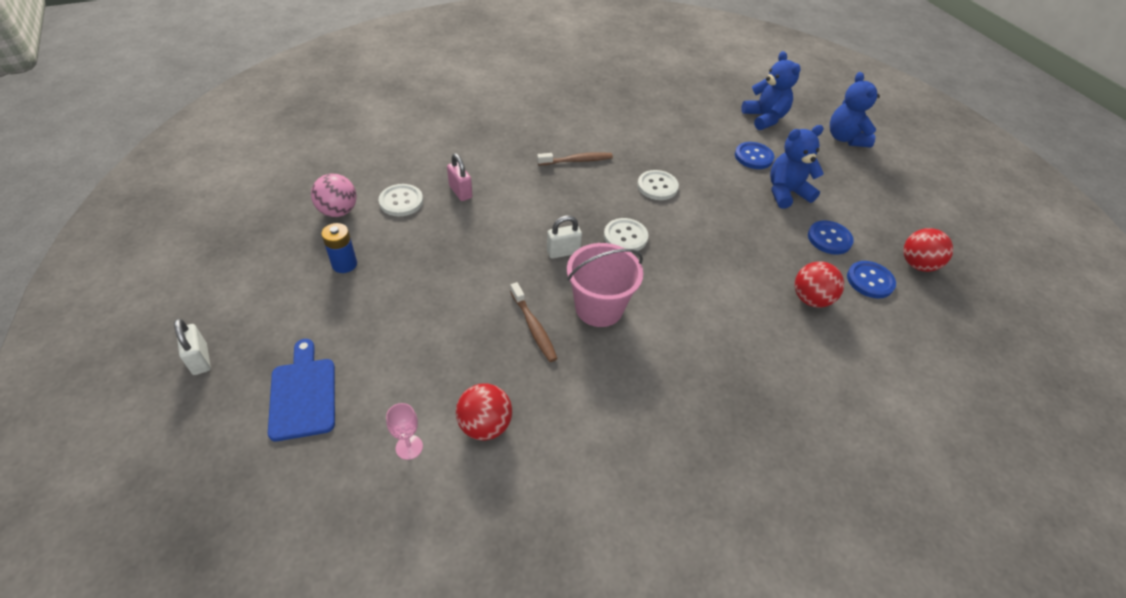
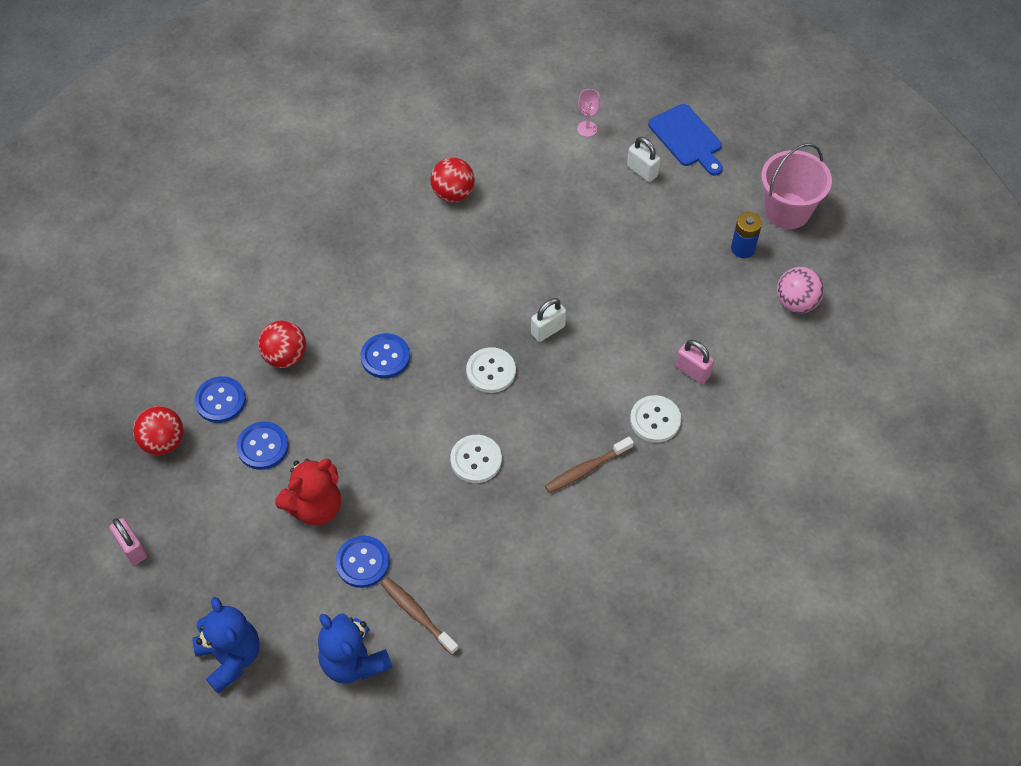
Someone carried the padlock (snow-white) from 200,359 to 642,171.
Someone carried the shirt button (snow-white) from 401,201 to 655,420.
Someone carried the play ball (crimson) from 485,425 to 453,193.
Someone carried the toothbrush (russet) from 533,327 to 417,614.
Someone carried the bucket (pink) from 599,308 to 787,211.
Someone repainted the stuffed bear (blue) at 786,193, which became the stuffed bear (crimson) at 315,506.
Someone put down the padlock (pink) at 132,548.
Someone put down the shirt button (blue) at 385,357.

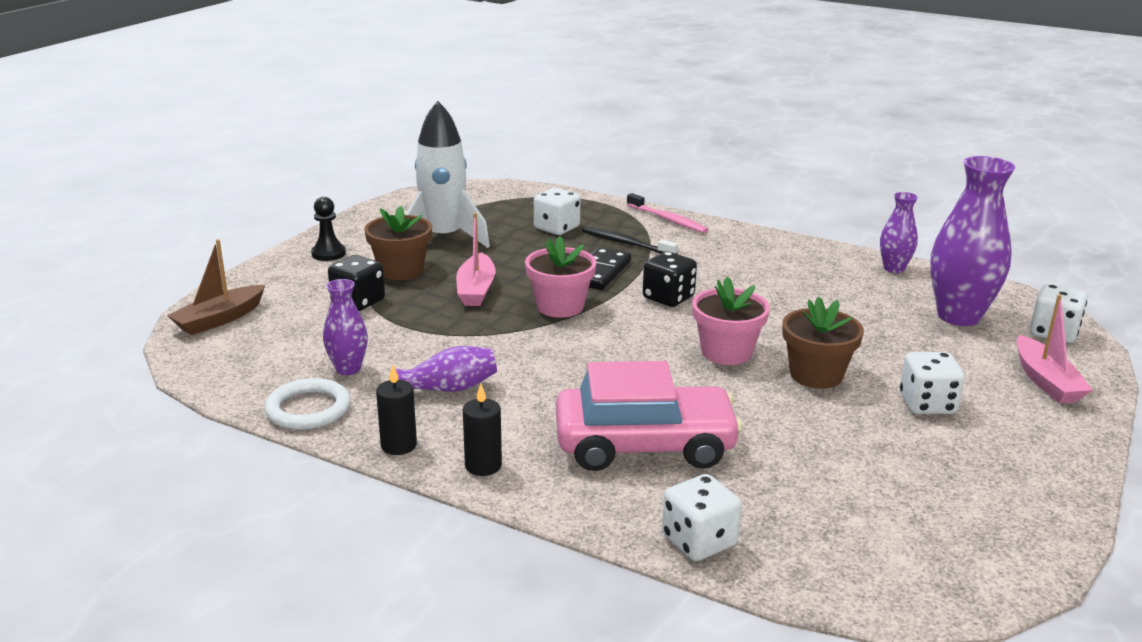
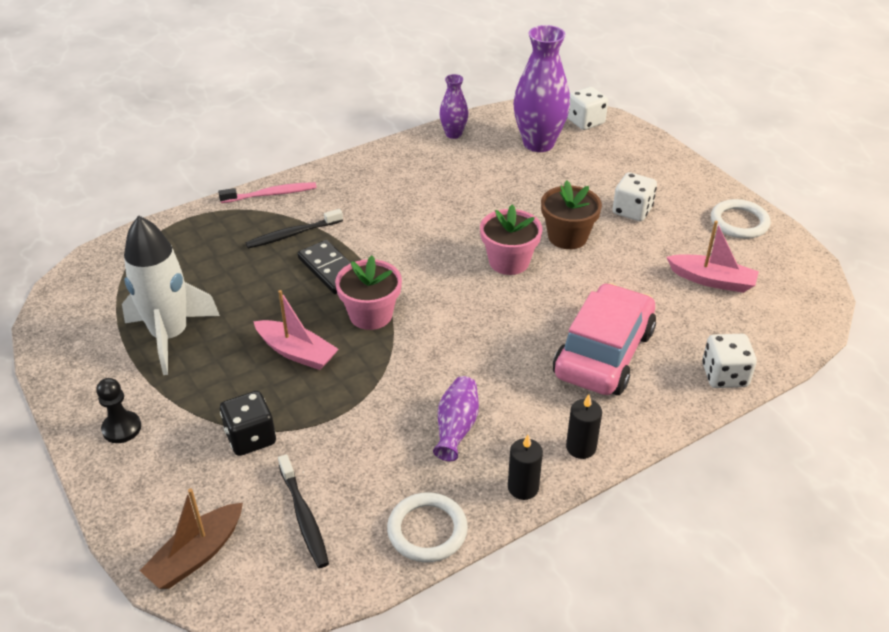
Someone rotated the sailboat (russet) at 219,319 by 60 degrees clockwise.
Someone took away the tall vase (purple) at 348,369.
Someone took away the plant pot (russet) at 401,270.
Someone took away the die (snow-white) at 556,228.
Someone took away the die (jet-black) at 668,298.
Someone carried the sailboat (pink) from 1046,381 to 712,280.
Someone put down the toothbrush (jet-black) at 304,517.
Someone put down the hoop (snow-white) at 739,222.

^^^^^^^^^^^^^^^^

- Exercise details -
An exact copy of the lines from the line containing "Someone put down the padlock" through the final line of the listing, without pictures, is the expected result.

- Expected answer -
Someone put down the padlock (pink) at 132,548.
Someone put down the shirt button (blue) at 385,357.

Someone rotated the sailboat (russet) at 219,319 by 60 degrees clockwise.
Someone took away the tall vase (purple) at 348,369.
Someone took away the plant pot (russet) at 401,270.
Someone took away the die (snow-white) at 556,228.
Someone took away the die (jet-black) at 668,298.
Someone carried the sailboat (pink) from 1046,381 to 712,280.
Someone put down the toothbrush (jet-black) at 304,517.
Someone put down the hoop (snow-white) at 739,222.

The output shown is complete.